## Problem
In how many lines of the data does the word "yellow" appear? Give the number by itself.

## Input data

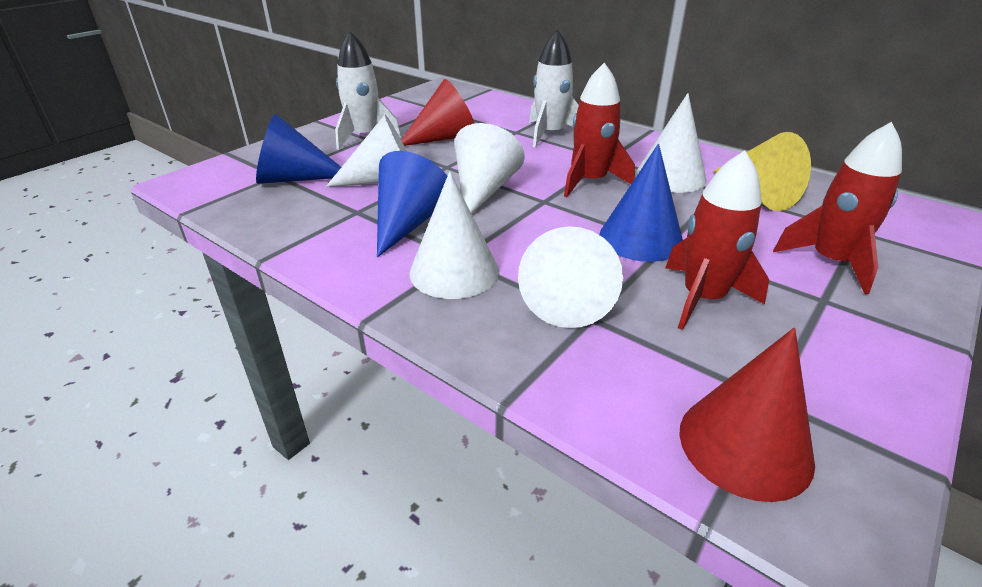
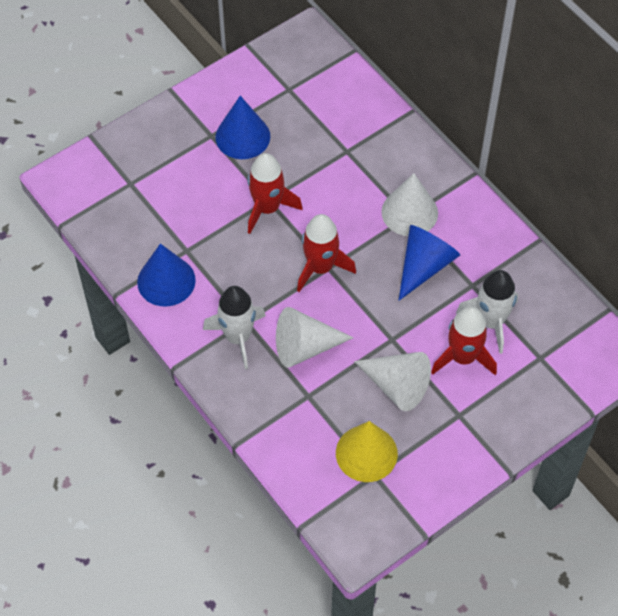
red cone: 2 -> 0
white cone: 5 -> 3

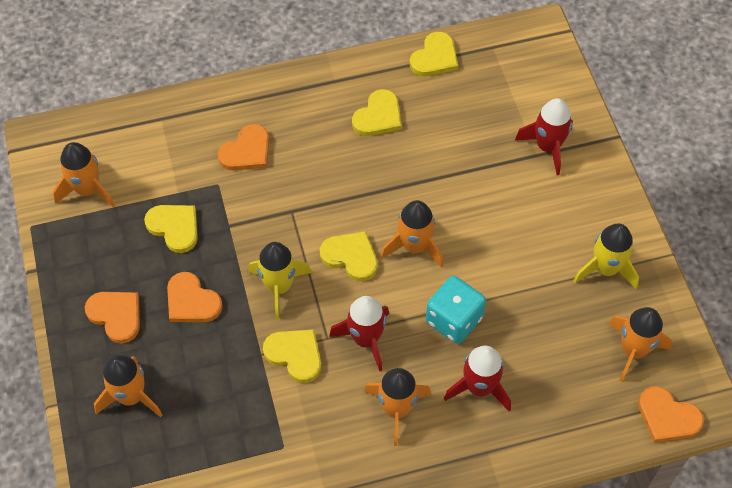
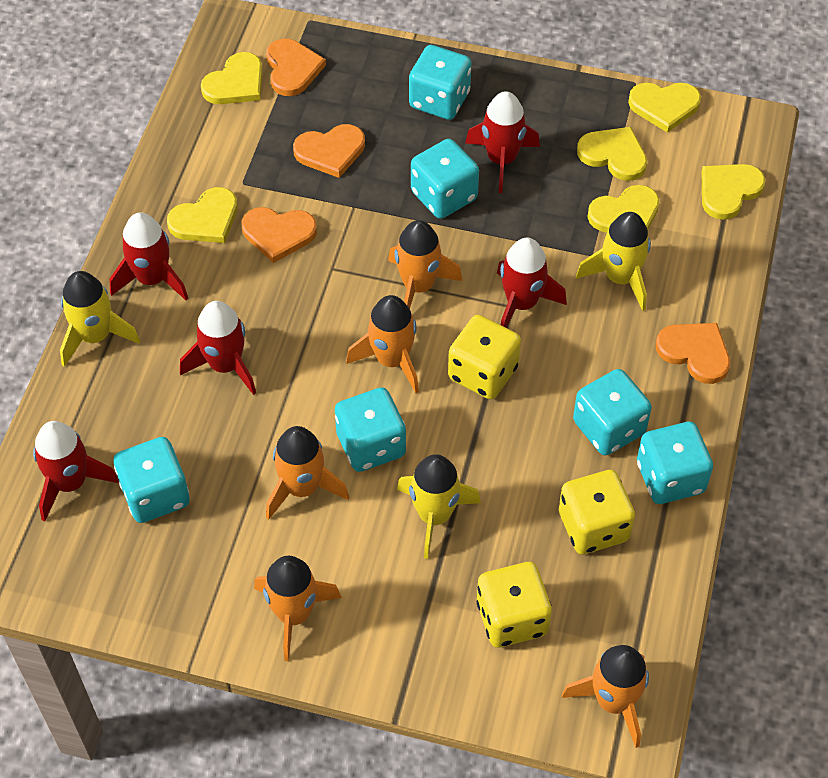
red rocket: 3 -> 5
turquoise dice: 1 -> 6
yellow dice: 0 -> 3
yellow heart: 5 -> 6
yellow rocket: 2 -> 3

## Reply
3